Exact copy, no pictures: output each line below as it stands.

DATA FOR PROCESSING Start Marker

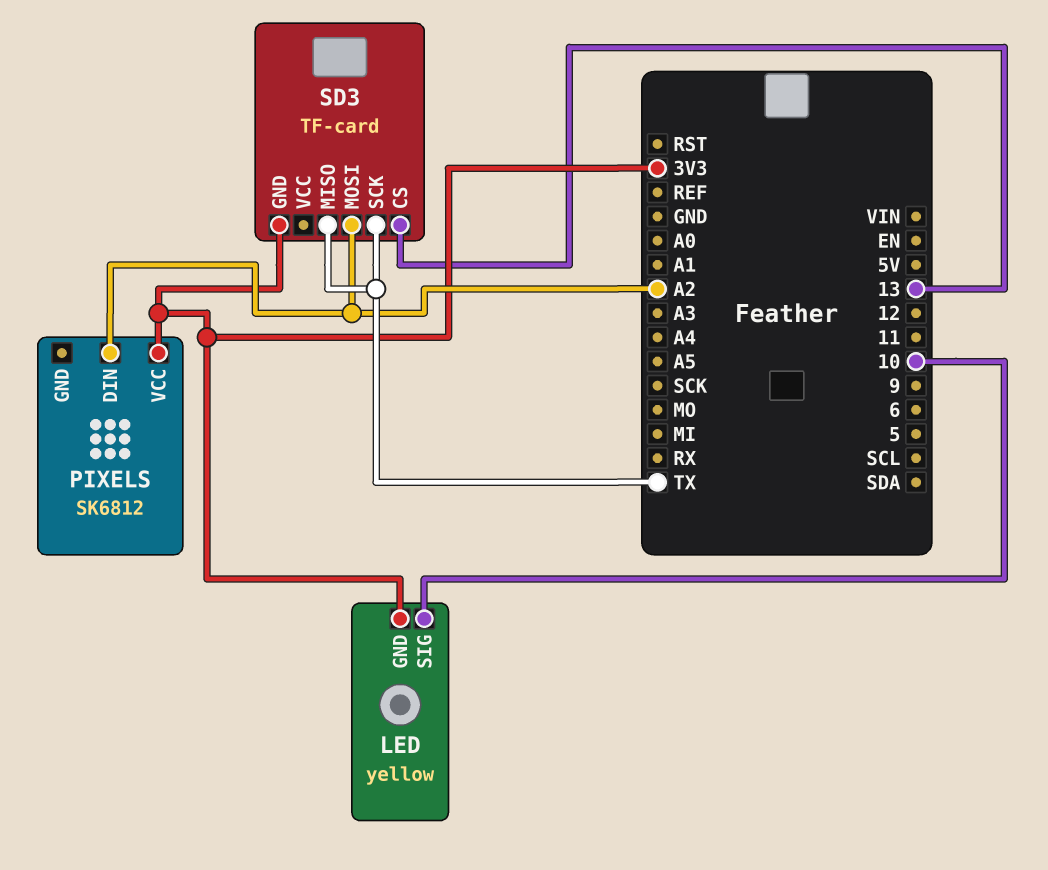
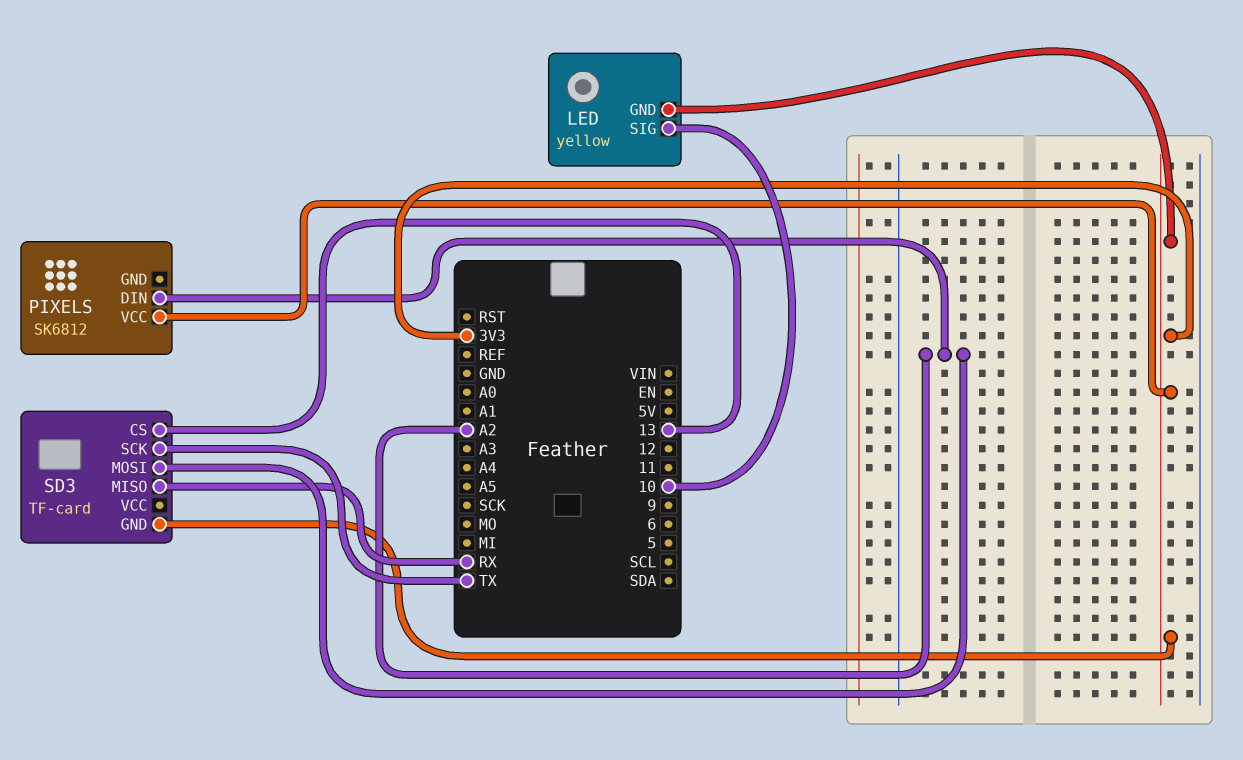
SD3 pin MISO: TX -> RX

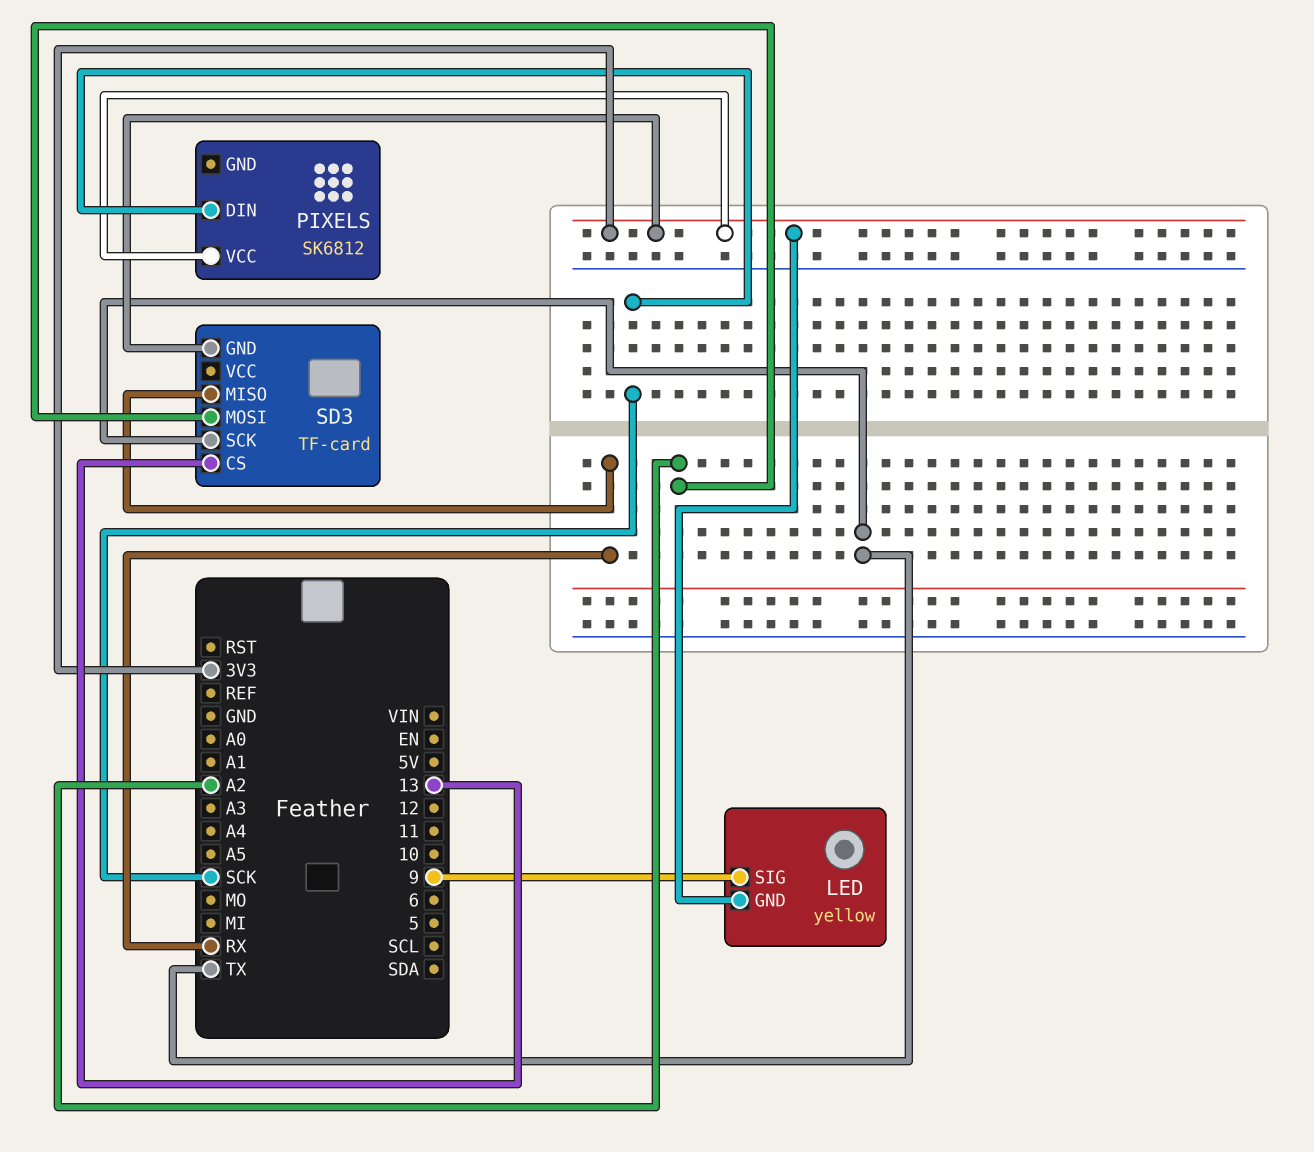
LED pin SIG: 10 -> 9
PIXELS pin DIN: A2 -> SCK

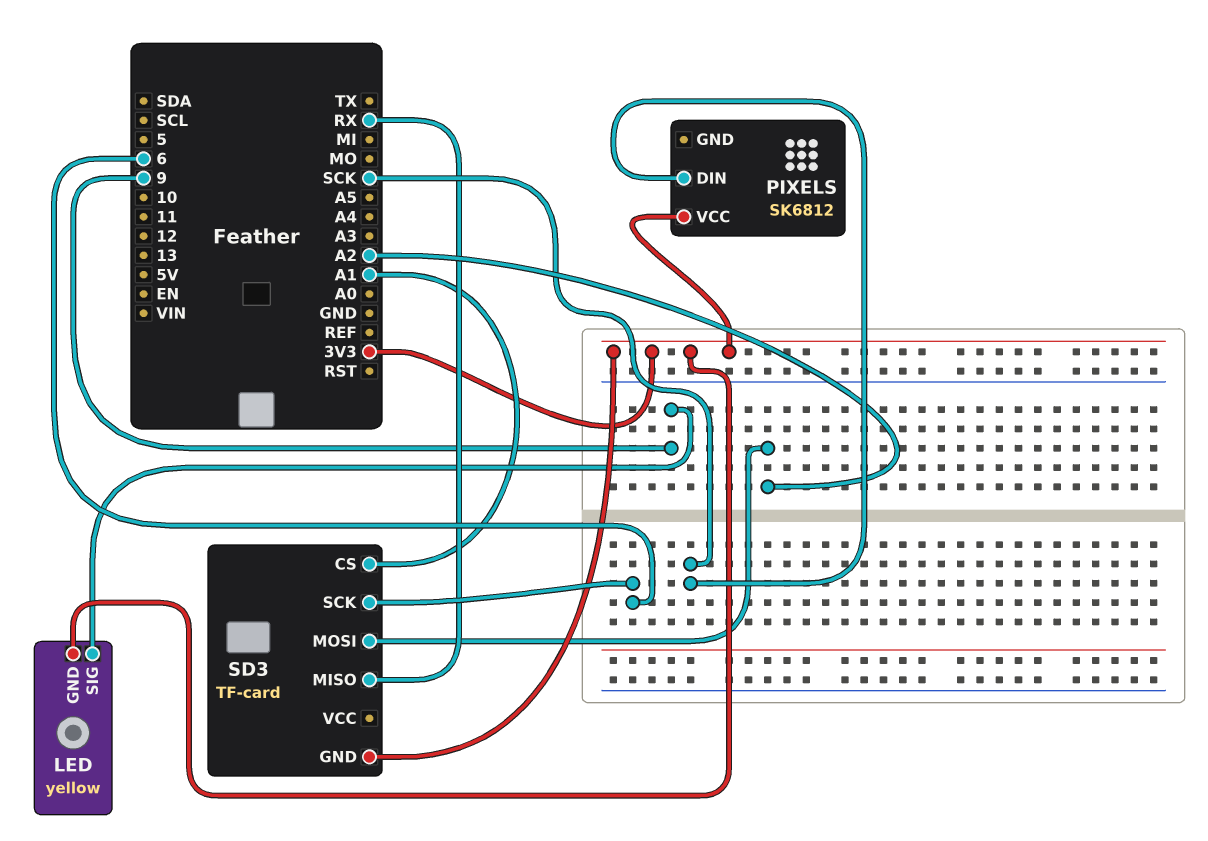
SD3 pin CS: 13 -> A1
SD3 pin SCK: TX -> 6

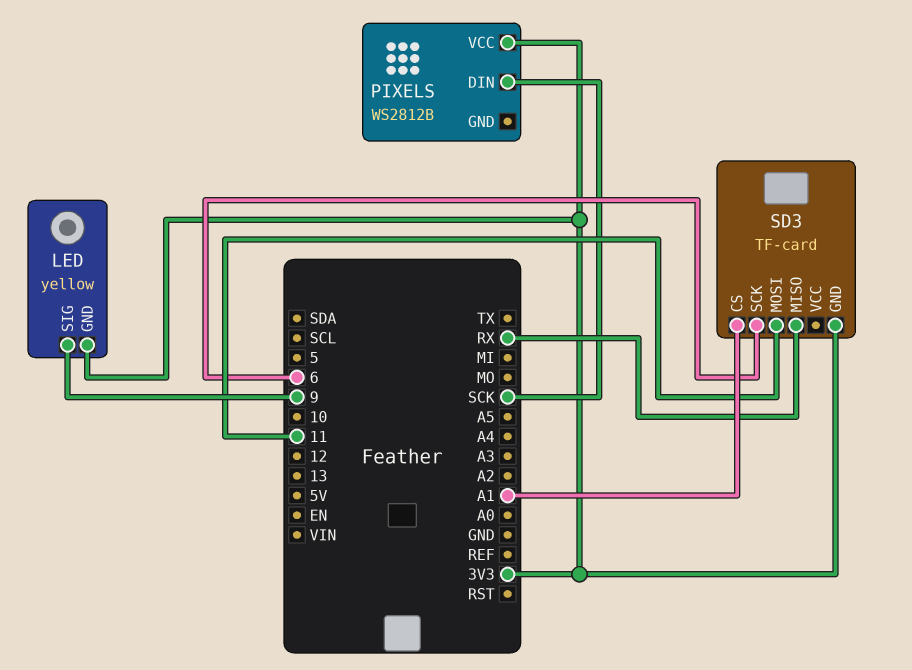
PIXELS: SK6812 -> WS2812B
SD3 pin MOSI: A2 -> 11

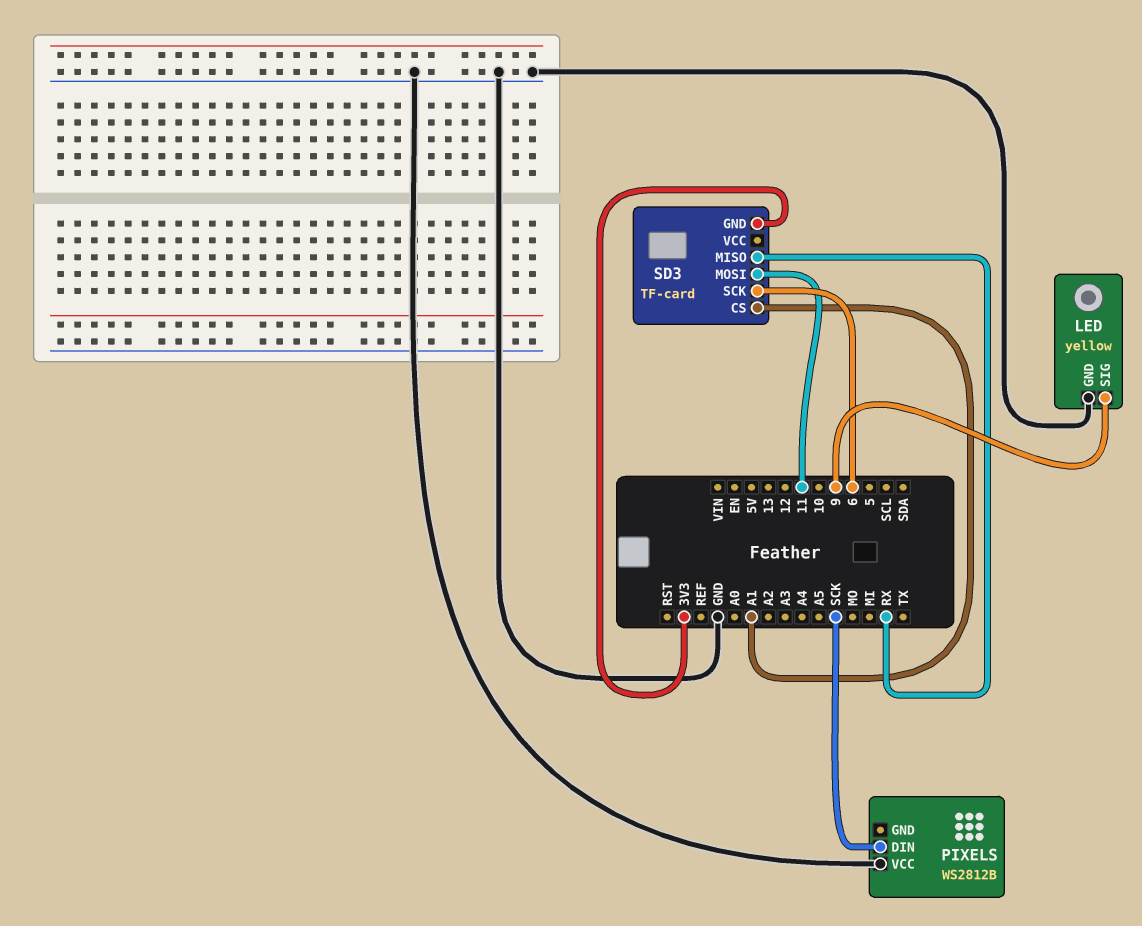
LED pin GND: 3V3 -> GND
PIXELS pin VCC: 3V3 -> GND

DATA FOR PROCESSING End Marker

» SOLUTION TO THE EXERCISE
SD3 pin MISO: TX -> RX

LED pin SIG: 10 -> 9
PIXELS pin DIN: A2 -> SCK

SD3 pin CS: 13 -> A1
SD3 pin SCK: TX -> 6

PIXELS: SK6812 -> WS2812B
SD3 pin MOSI: A2 -> 11

LED pin GND: 3V3 -> GND
PIXELS pin VCC: 3V3 -> GND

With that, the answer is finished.